Repeat the lines of the data that follow, please, starting at the first and stopping after the one with "(89, 235) = (152, 643): grey".
[[ Record excerpts, beginning ]]
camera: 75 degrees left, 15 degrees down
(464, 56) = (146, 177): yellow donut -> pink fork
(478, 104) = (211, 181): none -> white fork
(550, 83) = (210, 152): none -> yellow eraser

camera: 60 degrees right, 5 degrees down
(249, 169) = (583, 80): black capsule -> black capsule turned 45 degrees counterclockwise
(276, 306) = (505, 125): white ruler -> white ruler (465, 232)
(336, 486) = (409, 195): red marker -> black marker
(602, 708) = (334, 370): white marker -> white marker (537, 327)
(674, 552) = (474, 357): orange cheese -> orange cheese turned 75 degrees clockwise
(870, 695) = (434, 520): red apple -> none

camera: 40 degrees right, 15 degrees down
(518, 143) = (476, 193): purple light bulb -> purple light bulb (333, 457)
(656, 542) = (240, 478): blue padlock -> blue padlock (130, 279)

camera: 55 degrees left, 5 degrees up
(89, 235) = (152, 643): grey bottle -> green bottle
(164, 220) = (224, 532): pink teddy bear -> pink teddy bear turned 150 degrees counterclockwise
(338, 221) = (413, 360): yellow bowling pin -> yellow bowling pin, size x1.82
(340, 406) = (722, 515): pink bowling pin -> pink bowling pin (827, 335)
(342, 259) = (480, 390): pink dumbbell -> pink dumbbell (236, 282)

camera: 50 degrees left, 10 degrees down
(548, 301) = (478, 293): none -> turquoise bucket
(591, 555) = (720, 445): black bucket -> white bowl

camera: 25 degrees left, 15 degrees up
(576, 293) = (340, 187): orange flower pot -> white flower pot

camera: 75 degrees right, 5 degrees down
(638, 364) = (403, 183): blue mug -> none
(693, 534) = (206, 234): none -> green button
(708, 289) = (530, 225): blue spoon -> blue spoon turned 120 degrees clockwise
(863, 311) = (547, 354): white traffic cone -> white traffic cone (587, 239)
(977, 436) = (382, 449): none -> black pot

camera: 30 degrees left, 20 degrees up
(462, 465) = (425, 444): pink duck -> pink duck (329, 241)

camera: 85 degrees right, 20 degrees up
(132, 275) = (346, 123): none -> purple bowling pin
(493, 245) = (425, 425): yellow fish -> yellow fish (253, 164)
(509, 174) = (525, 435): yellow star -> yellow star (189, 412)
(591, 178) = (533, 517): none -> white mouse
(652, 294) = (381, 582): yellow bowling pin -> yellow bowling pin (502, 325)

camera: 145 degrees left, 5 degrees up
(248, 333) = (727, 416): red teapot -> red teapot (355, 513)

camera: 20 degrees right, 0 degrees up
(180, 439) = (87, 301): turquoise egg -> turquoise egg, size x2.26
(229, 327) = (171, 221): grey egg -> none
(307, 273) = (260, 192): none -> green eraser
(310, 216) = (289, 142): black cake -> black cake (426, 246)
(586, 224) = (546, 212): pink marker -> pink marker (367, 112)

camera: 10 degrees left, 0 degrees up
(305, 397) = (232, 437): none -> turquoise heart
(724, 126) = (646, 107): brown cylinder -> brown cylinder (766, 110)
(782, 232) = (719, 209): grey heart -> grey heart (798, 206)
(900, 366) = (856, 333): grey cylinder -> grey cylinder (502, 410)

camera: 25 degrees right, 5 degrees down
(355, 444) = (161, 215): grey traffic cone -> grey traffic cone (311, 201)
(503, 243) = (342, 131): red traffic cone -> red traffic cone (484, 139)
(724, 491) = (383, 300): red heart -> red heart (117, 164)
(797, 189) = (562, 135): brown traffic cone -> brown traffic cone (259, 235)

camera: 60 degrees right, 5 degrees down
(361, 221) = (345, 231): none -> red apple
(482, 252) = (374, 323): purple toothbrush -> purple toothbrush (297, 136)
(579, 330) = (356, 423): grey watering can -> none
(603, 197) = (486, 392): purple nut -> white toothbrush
[[ Record excerpts, end ]]
- Completed task:
camera: 75 degrees left, 15 degrees down
(464, 56) = (146, 177): yellow donut -> pink fork
(478, 104) = (211, 181): none -> white fork
(550, 83) = (210, 152): none -> yellow eraser

camera: 60 degrees right, 5 degrees down
(249, 169) = (583, 80): black capsule -> black capsule turned 45 degrees counterclockwise
(276, 306) = (505, 125): white ruler -> white ruler (465, 232)
(336, 486) = (409, 195): red marker -> black marker
(602, 708) = (334, 370): white marker -> white marker (537, 327)
(674, 552) = (474, 357): orange cheese -> orange cheese turned 75 degrees clockwise
(870, 695) = (434, 520): red apple -> none

camera: 40 degrees right, 15 degrees down
(518, 143) = (476, 193): purple light bulb -> purple light bulb (333, 457)
(656, 542) = (240, 478): blue padlock -> blue padlock (130, 279)

camera: 55 degrees left, 5 degrees up
(89, 235) = (152, 643): grey bottle -> green bottle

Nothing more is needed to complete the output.